### Problem requirements
Would you return exactly the lines running from the one with "TR2: NPN (B" to the bottom of the listing below, and no others?

:: Dataset content ::

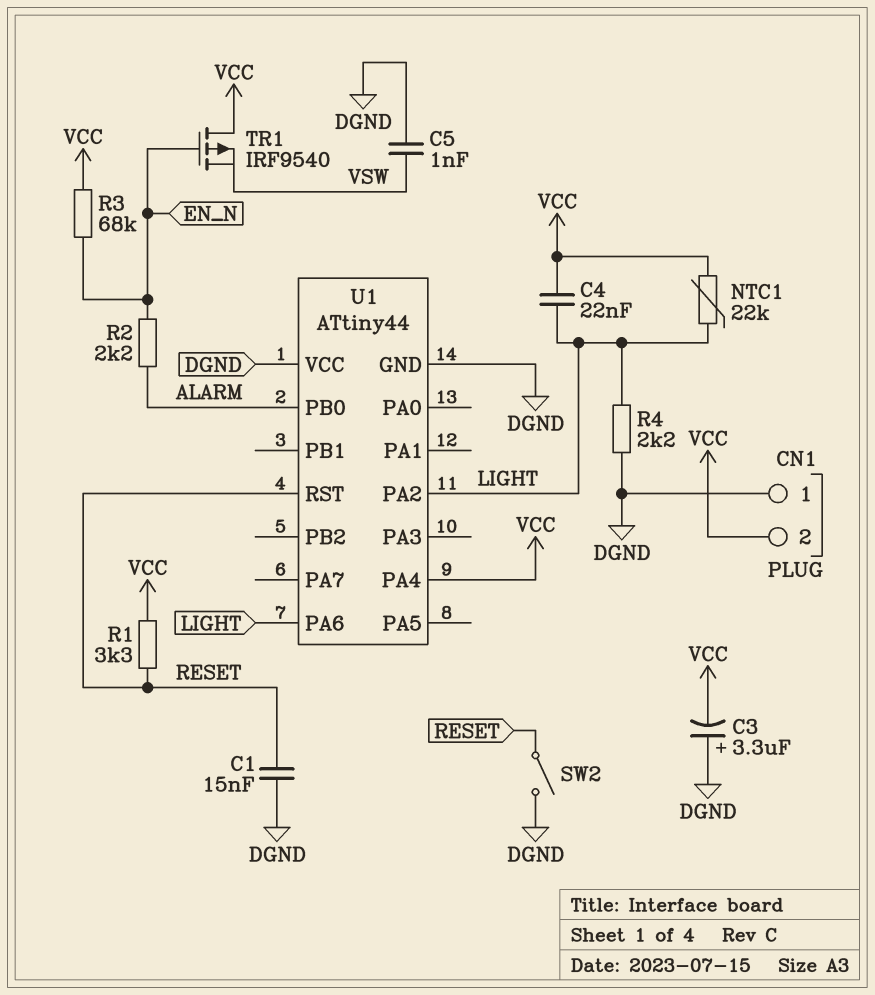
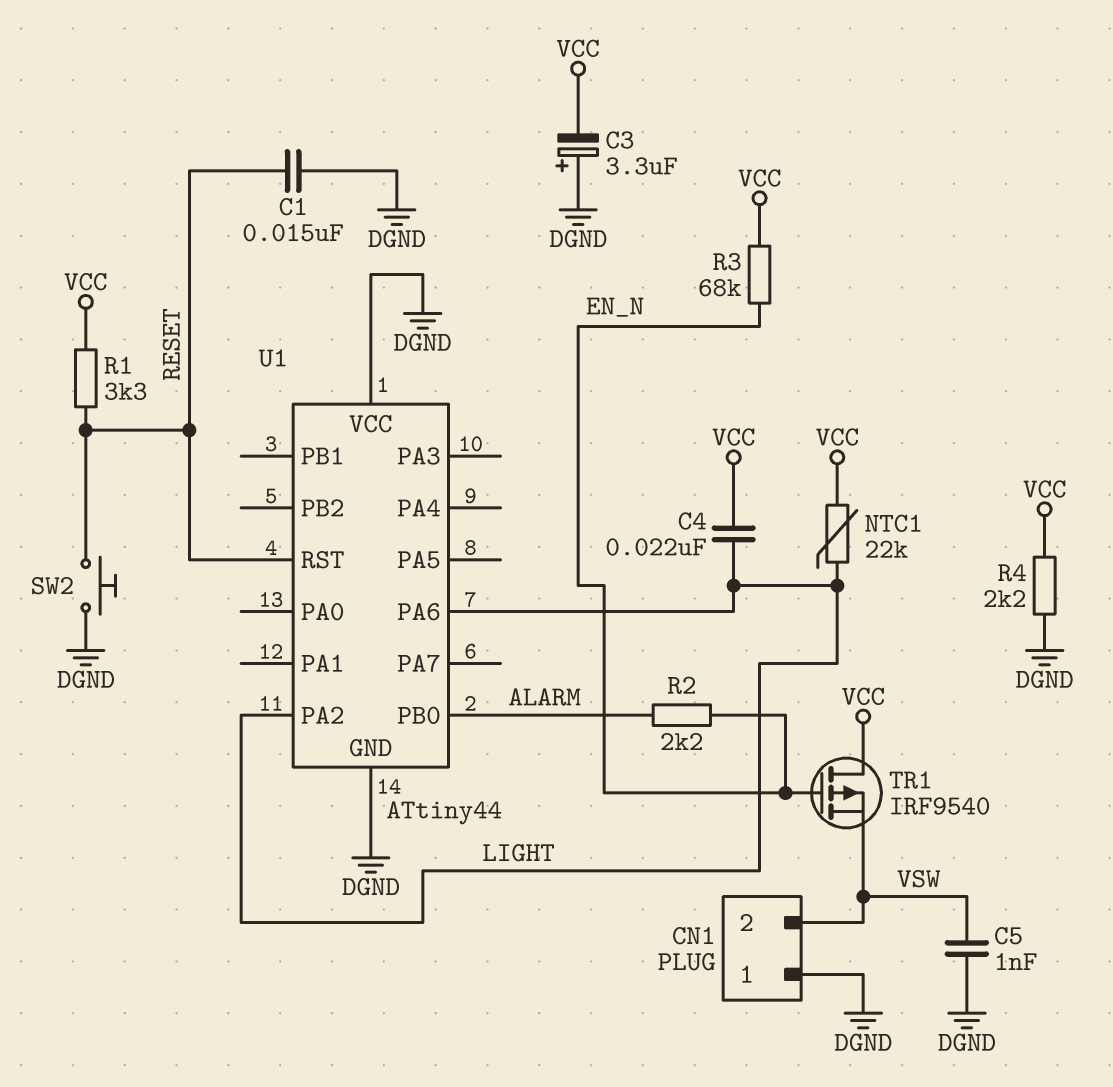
CN1 pin 2: VCC -> VSW
R4: 2.2k (DGND, LIGHT) -> 2.2k (DGND, VCC)
SW2: switch (DGND, RESET) -> button (DGND, RESET)
U1 pin PA4: VCC -> none

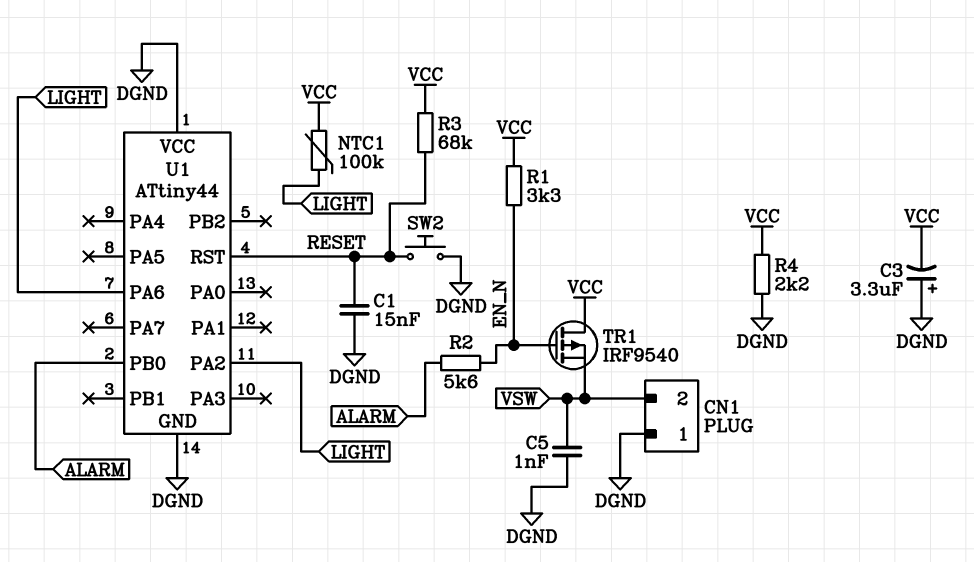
C4: 22nF (LIGHT, VCC) -> none
NTC1: 22k (LIGHT, VCC) -> 100k (LIGHT, VCC)
R1: 3.3k (RESET, VCC) -> 3.3k (EN_N, VCC)
R2: 2.2k (ALARM, EN_N) -> 5.6k (ALARM, EN_N)
R3: 68k (EN_N, VCC) -> 68k (RESET, VCC)

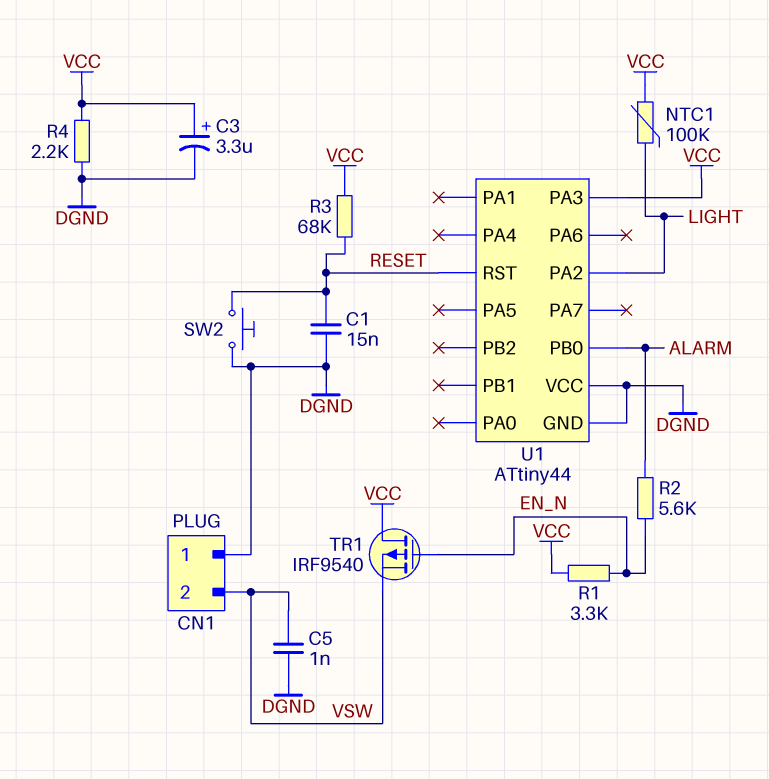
C3: 3.3uF (plus DGND, minus VCC) -> 3.3uF (plus VCC, minus DGND)
U1 pin PA3: none -> VCC
U1 pin PA6: LIGHT -> none

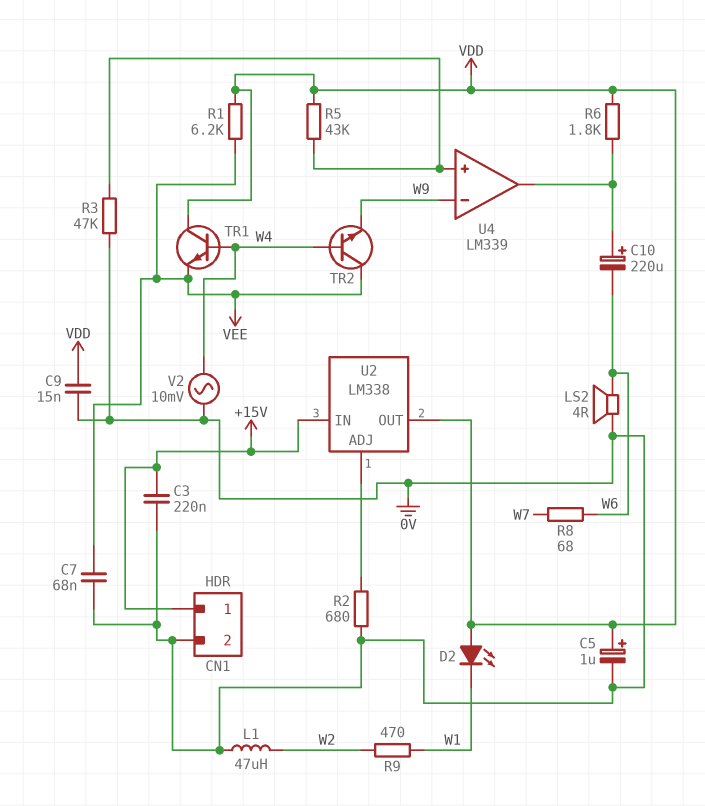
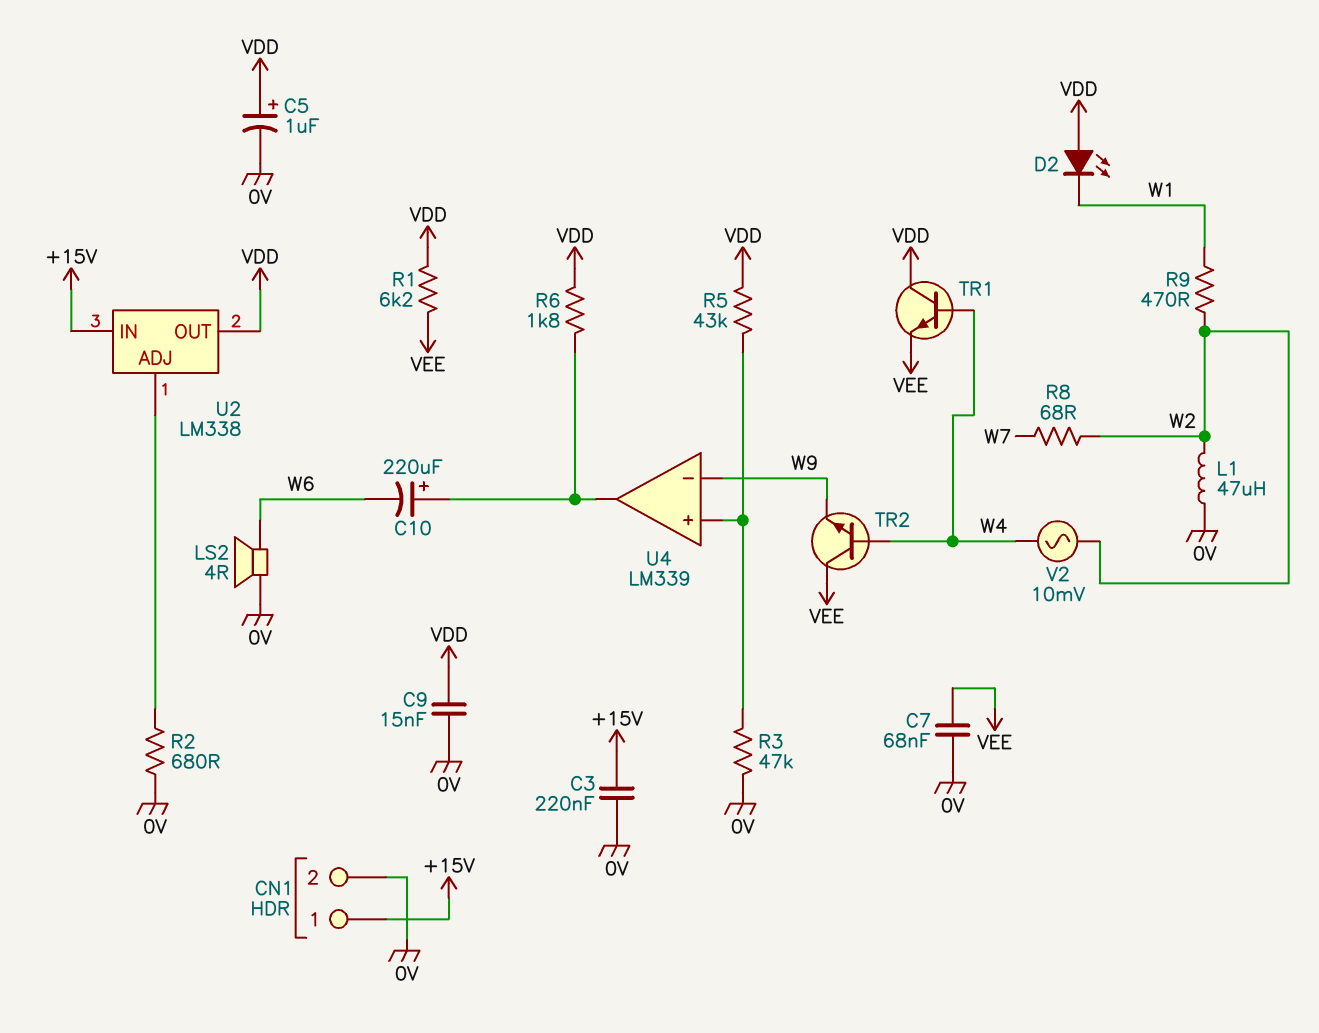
R8: 68 (W6, W7) -> 68 (W2, W7)
V2: AC 10mV (0V, W4) -> AC 10mV (W2, W4)

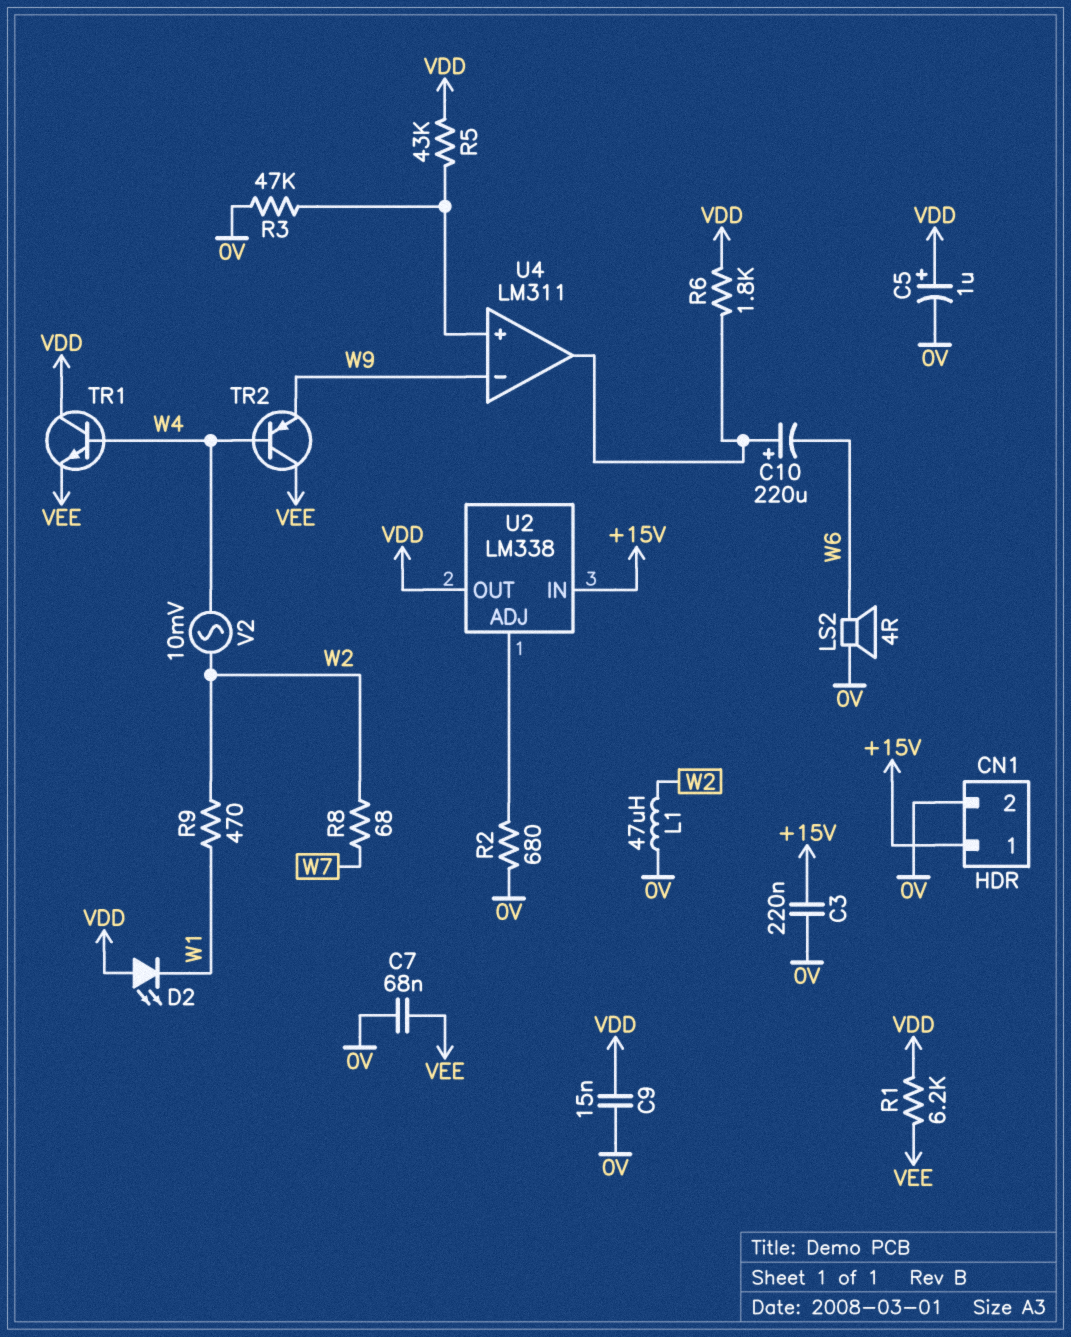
TR2: NPN (B W4, C VEE, E W9) -> PNP (B W4, C VEE, E W9)
U4: LM339 -> LM311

:::

### Response area
TR2: NPN (B W4, C VEE, E W9) -> PNP (B W4, C VEE, E W9)
U4: LM339 -> LM311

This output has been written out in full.